SUPPLIED ENTRIES -
:::::

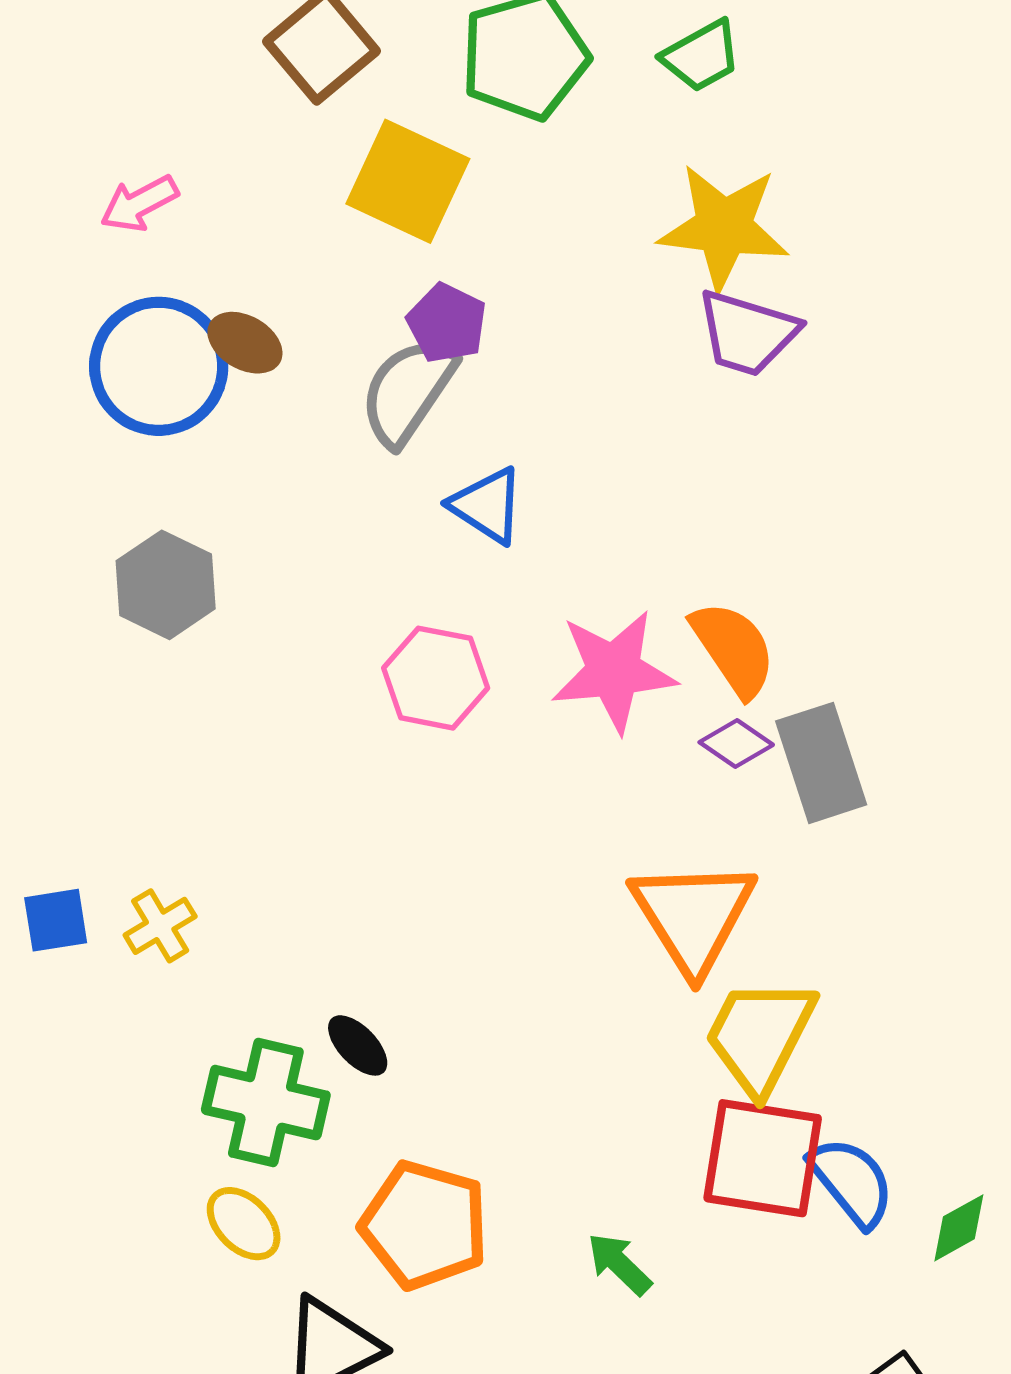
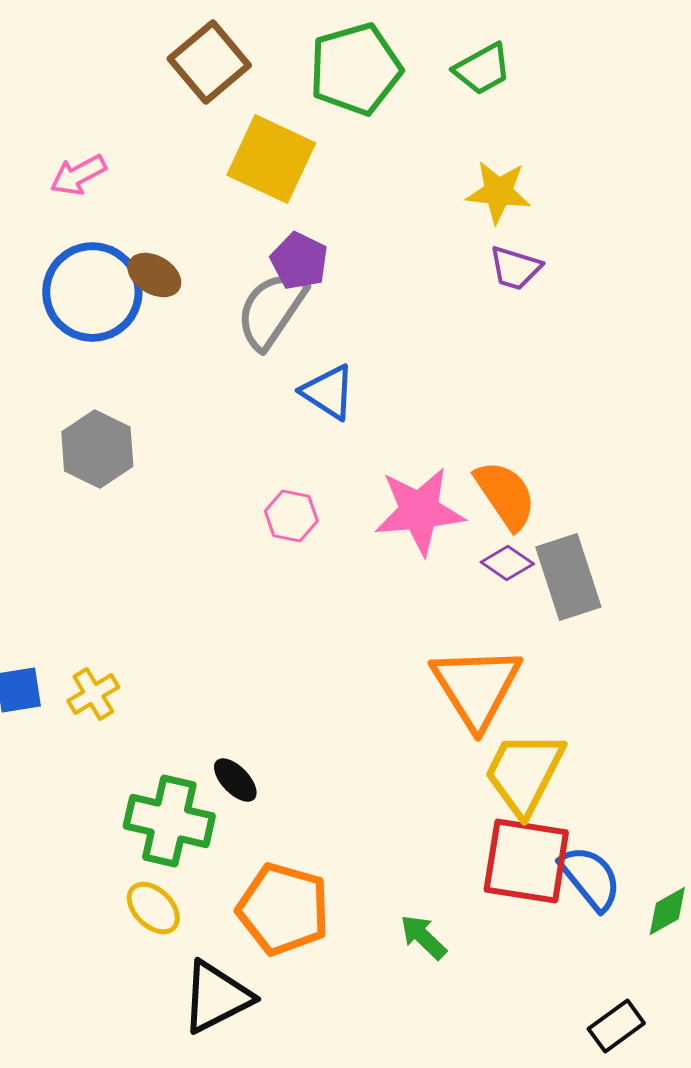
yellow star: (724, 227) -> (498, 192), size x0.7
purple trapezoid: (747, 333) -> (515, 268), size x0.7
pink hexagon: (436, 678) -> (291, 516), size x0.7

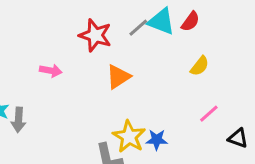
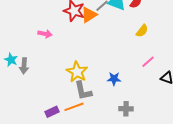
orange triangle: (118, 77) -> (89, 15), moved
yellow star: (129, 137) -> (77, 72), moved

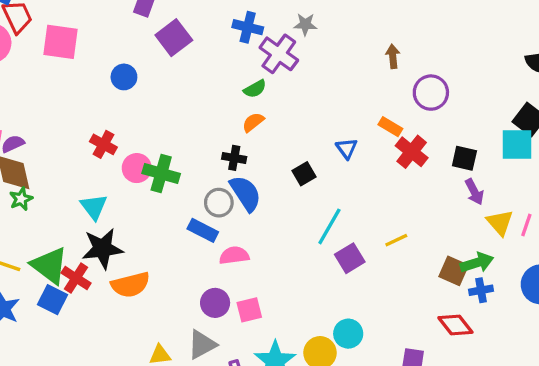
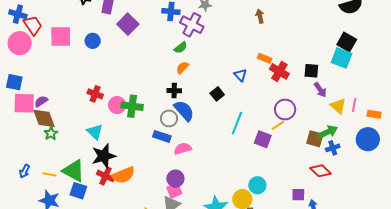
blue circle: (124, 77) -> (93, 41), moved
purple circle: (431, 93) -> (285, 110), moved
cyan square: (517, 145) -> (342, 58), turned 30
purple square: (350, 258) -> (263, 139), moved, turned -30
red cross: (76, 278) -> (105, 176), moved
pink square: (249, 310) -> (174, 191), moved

:::::

WORK REQUIRED -
Working through the entries above, copy every line in which "turned" is found.

YOUR RESPONSE -
cyan square: (517, 145) -> (342, 58), turned 30
purple square: (350, 258) -> (263, 139), moved, turned -30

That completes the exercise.